### PROMPT:
Your reply should be the whole listing, copied exactly, with the pictures left out.

### SOURCE MATERIAL:
━━━━━━━━━━━━━━━━━━━━

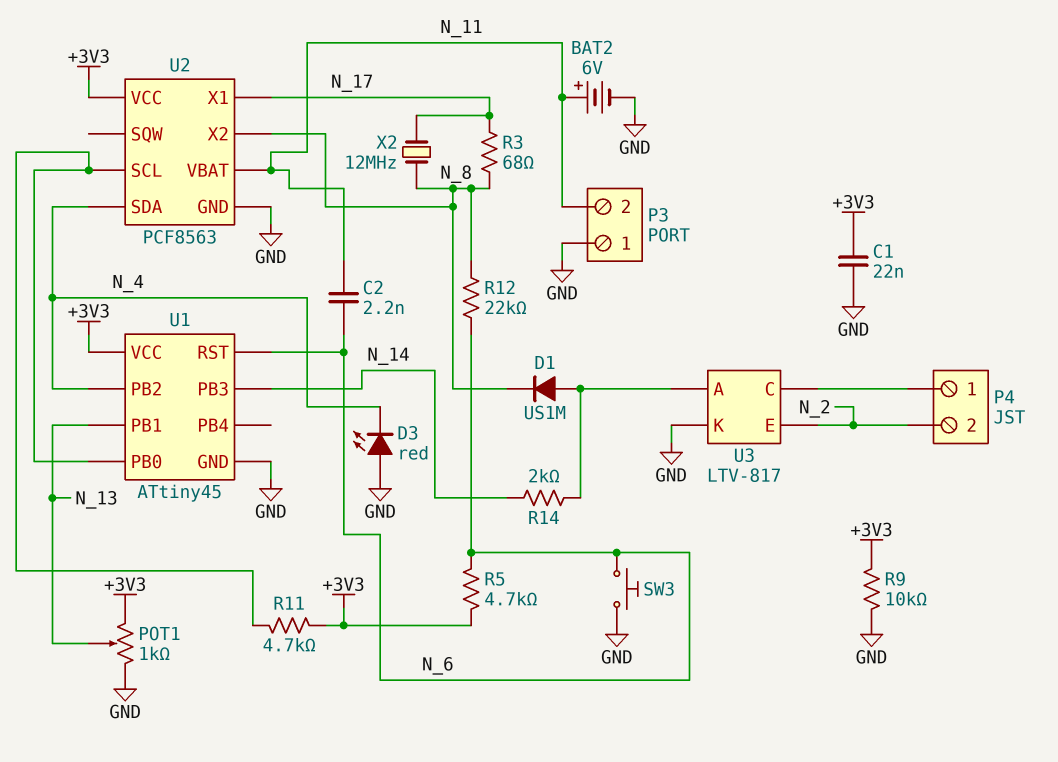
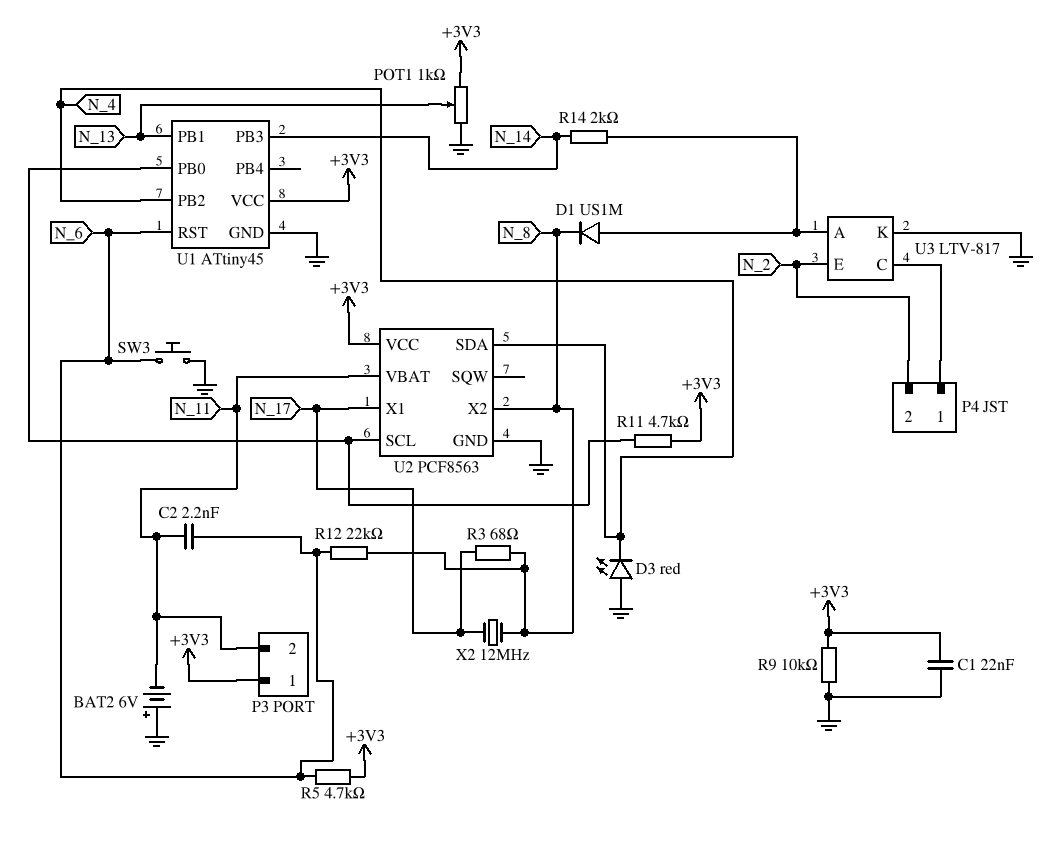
BAT2: 6V (plus N_11, minus GND) -> 6V (plus GND, minus N_11)
P3 pin 1: GND -> +3V3

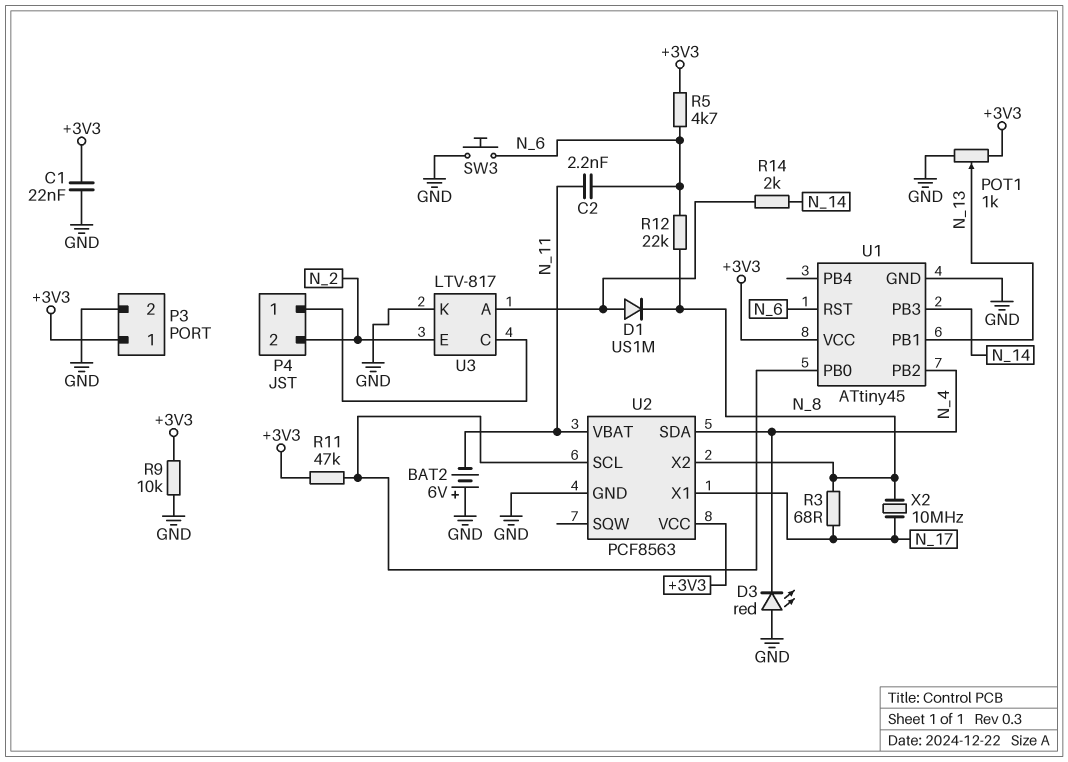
P3 pin 2: N_11 -> GND
R11: 4.7k (+3V3, U1/PB0) -> 47k (+3V3, U1/PB0)
X2: 12MHz (N_8, N_17) -> 10MHz (N_8, N_17)

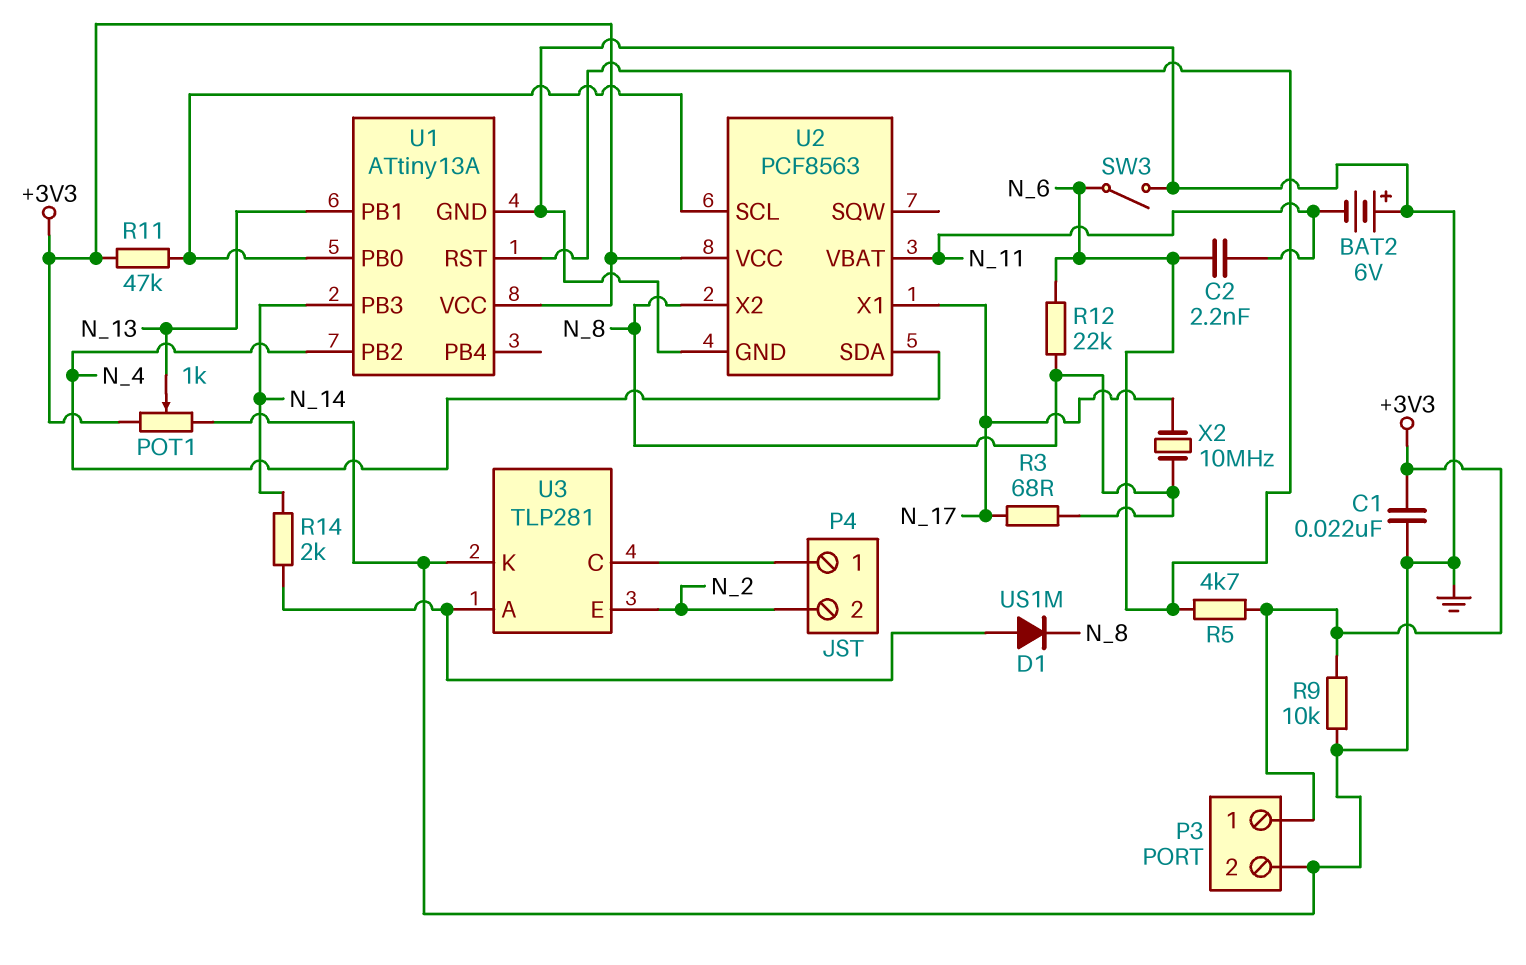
D3: LED red (A GND, K N_4) -> none
SW3: button (GND, N_6) -> switch (GND, N_6)
U1: ATtiny45 -> ATtiny13A
U3: LTV-817 -> TLP281

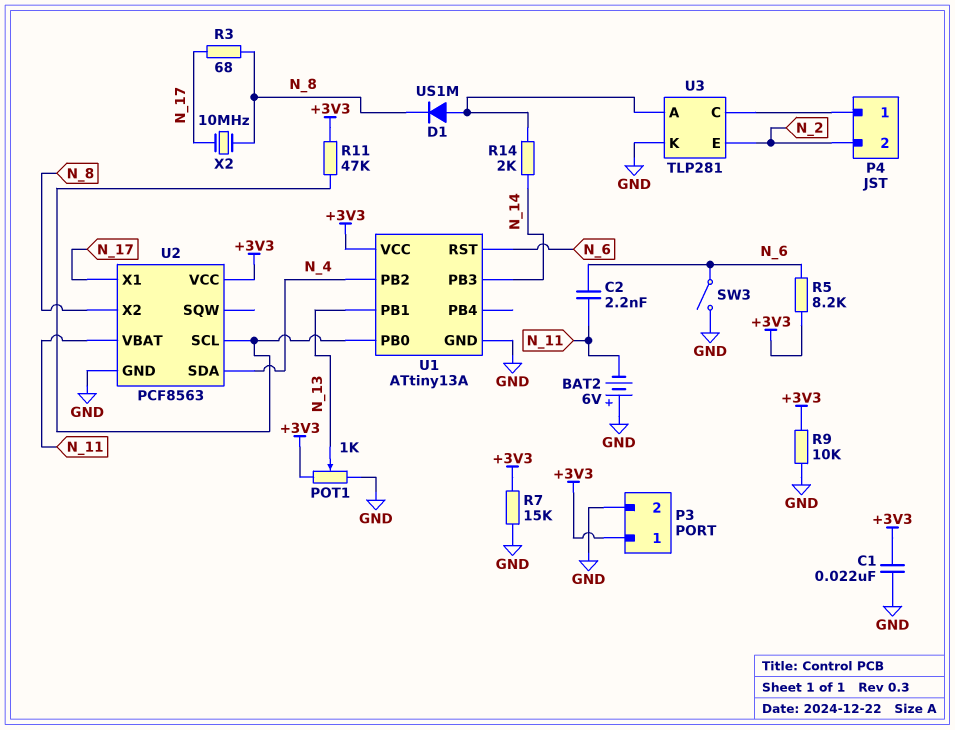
R5: 4.7k (+3V3, N_6) -> 8.2k (+3V3, N_6)
R7: none -> 15k (+3V3, GND)
R12: 22k (N_6, N_8) -> none

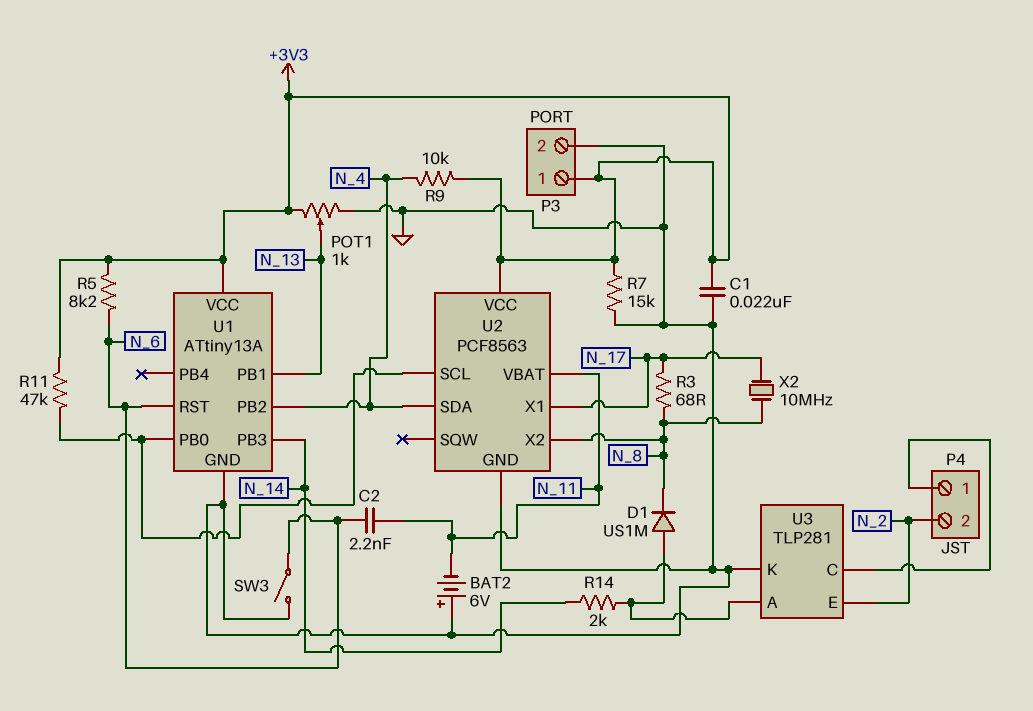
R9: 10k (+3V3, GND) -> 10k (+3V3, N_4)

━━━━━━━━━━━━━━━━━━━━

### ANSWER SECTION:
BAT2: 6V (plus N_11, minus GND) -> 6V (plus GND, minus N_11)
P3 pin 1: GND -> +3V3

P3 pin 2: N_11 -> GND
R11: 4.7k (+3V3, U1/PB0) -> 47k (+3V3, U1/PB0)
X2: 12MHz (N_8, N_17) -> 10MHz (N_8, N_17)

D3: LED red (A GND, K N_4) -> none
SW3: button (GND, N_6) -> switch (GND, N_6)
U1: ATtiny45 -> ATtiny13A
U3: LTV-817 -> TLP281

R5: 4.7k (+3V3, N_6) -> 8.2k (+3V3, N_6)
R7: none -> 15k (+3V3, GND)
R12: 22k (N_6, N_8) -> none

R9: 10k (+3V3, GND) -> 10k (+3V3, N_4)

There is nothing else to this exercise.